[Data items]
·····

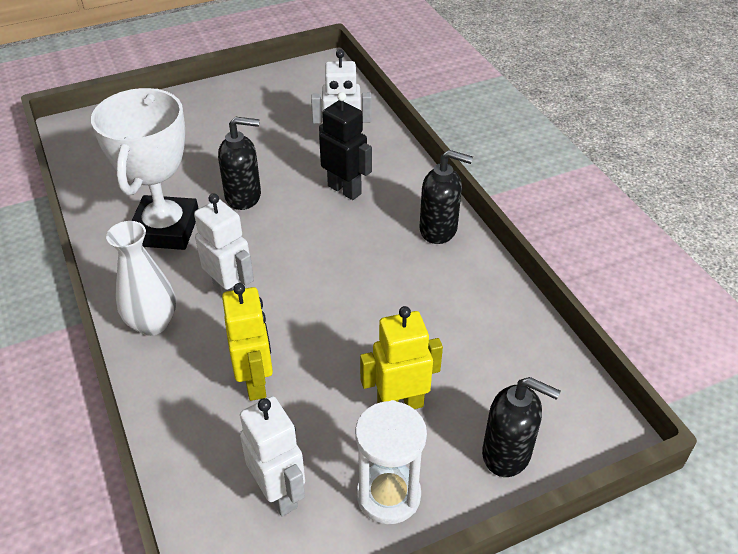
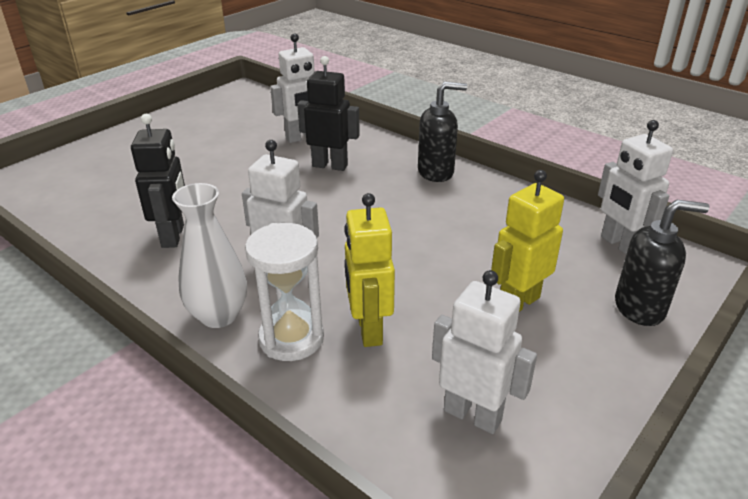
camera: 25 degrees left, 10 degrees down
(165, 229) = (173, 236): white trophy -> black robot
(244, 196) = (237, 192): black soap dispenser -> none
(256, 382) = (369, 330): yellow robot -> yellow robot turned 150 degrees counterclockwise
(388, 495) = (574, 376): white hourglass -> white hourglass (291, 338)
(550, 379) = (620, 245): none -> white robot

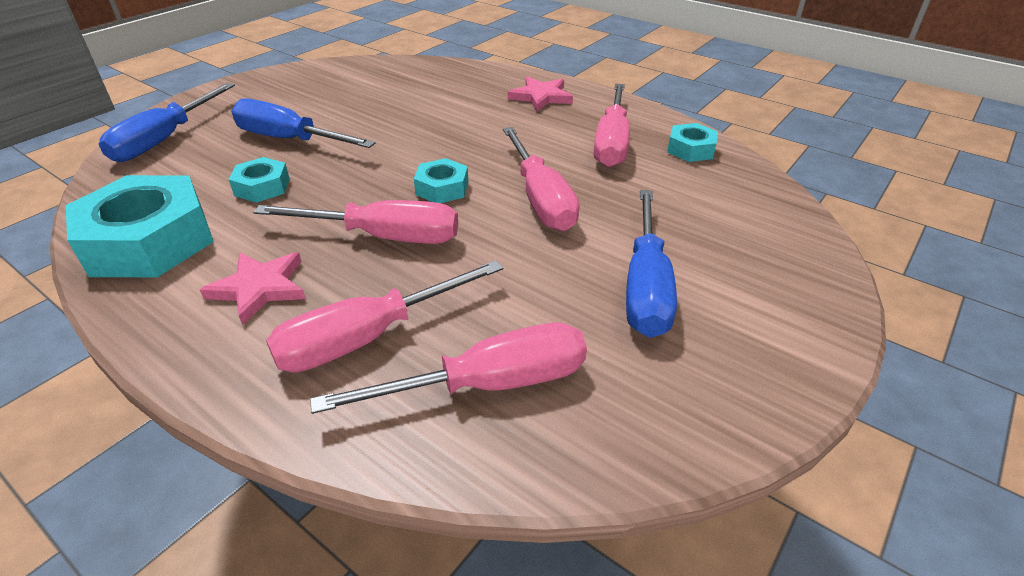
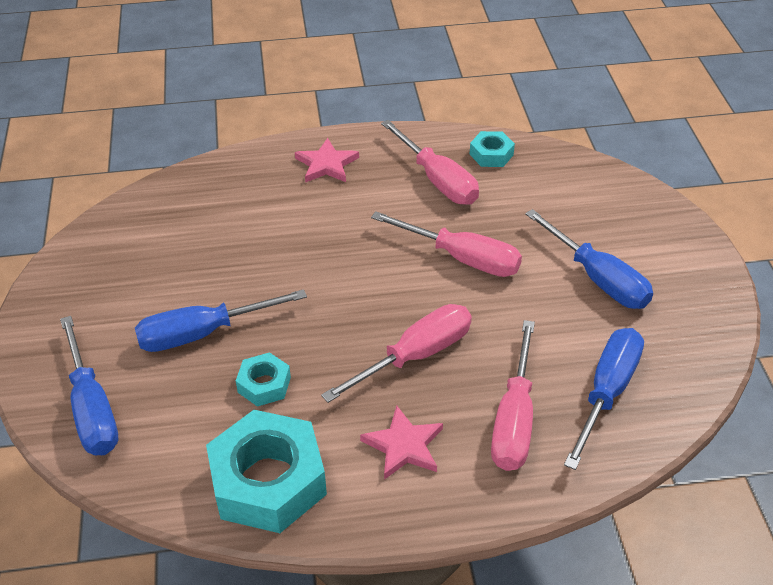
camera: 45 degrees left, 5 degrees up
(442, 188) = (390, 294): turquoise nut -> none
(488, 384) = (607, 392): pink screwdriver -> blue screwdriver

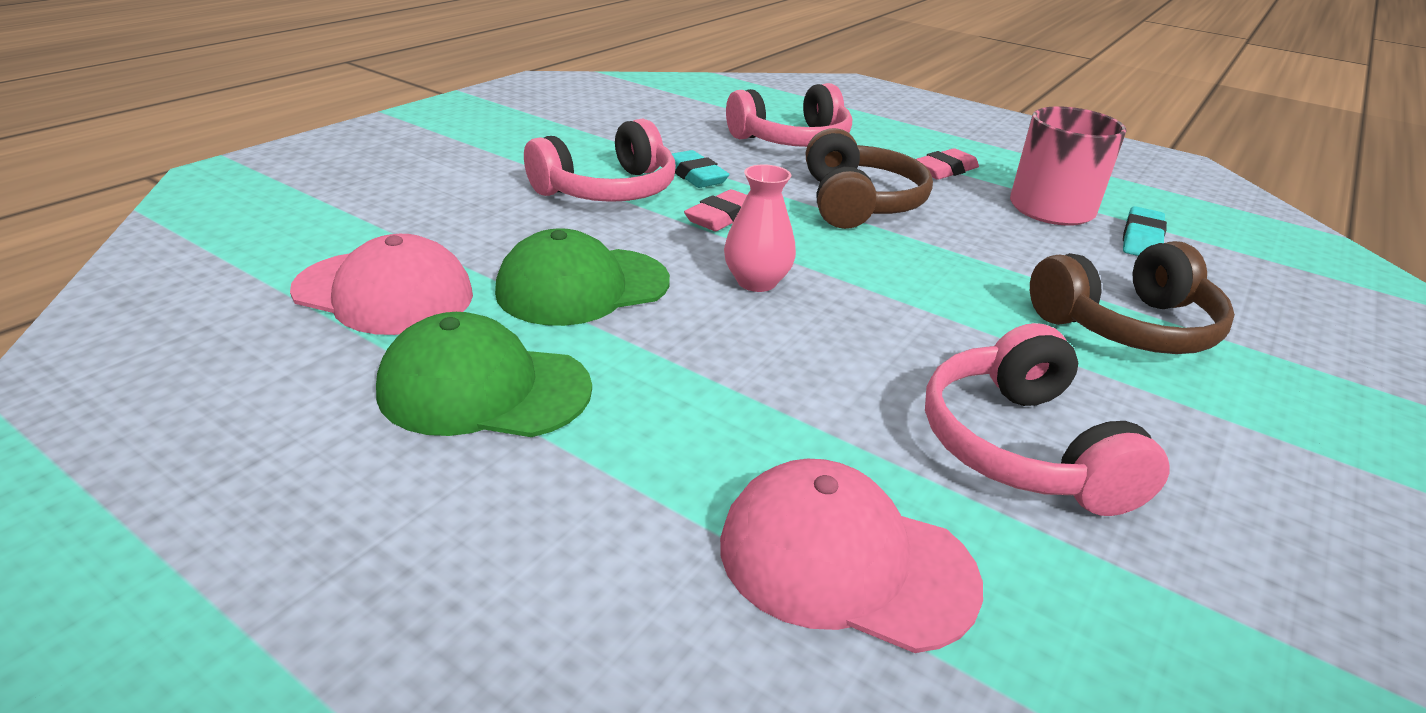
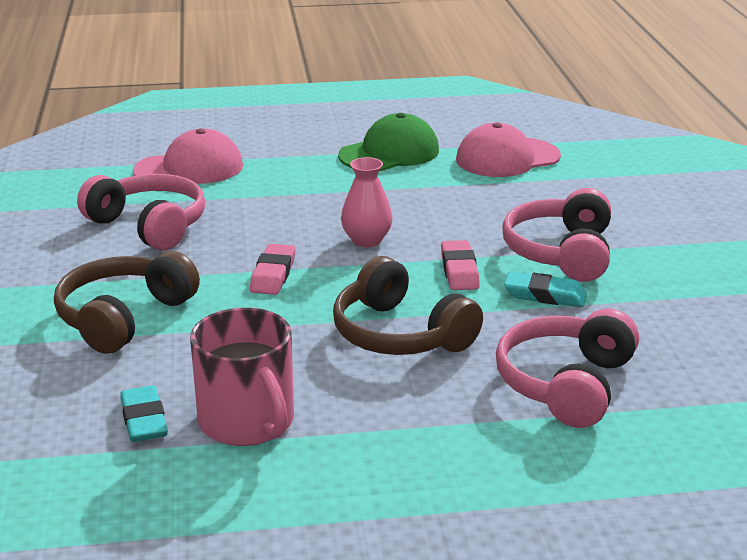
camera: 140 degrees right, 5 degrees down
(582, 287) = (439, 198): green cap -> none
(944, 170) = (388, 423): pink eraser -> pink eraser (273, 275)

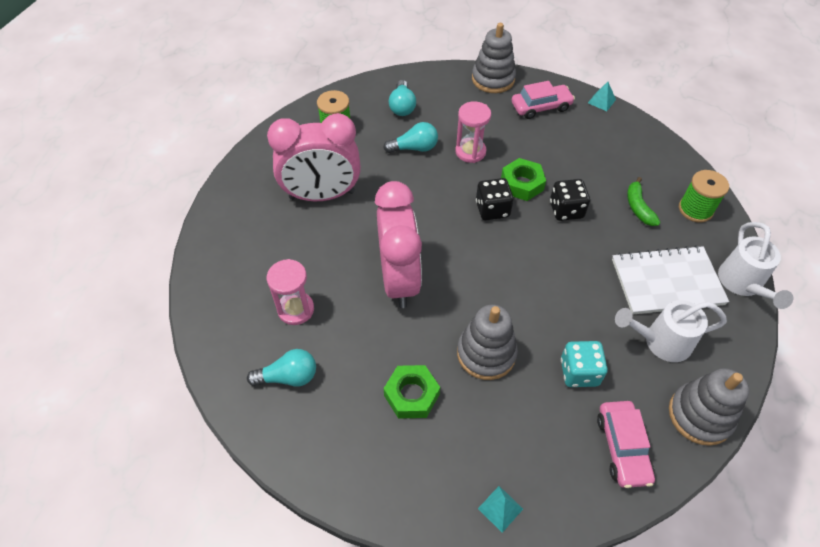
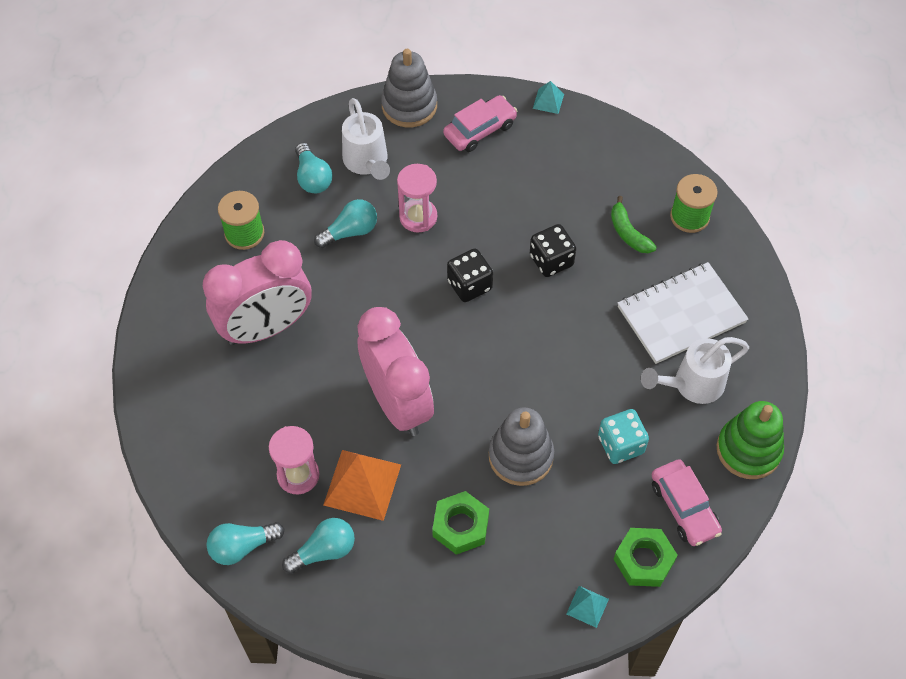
camera: 20 degrees left, 5 degrees up
(225, 351) = (242, 547): none -> turquoise light bulb
(343, 333) = (362, 484): none -> orange pyramid
(522, 184) = (492, 242): green nut -> green nut (644, 560)
(700, 415) = (748, 450): grey stacking toy -> green stacking toy
(742, 284) = (757, 292): white watering can -> white watering can (367, 162)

·····

Description of the task:
Where a line in the records above contains the string "turquoise", copy that line.

Exercise solution:
(442, 188) = (390, 294): turquoise nut -> none
(225, 351) = (242, 547): none -> turquoise light bulb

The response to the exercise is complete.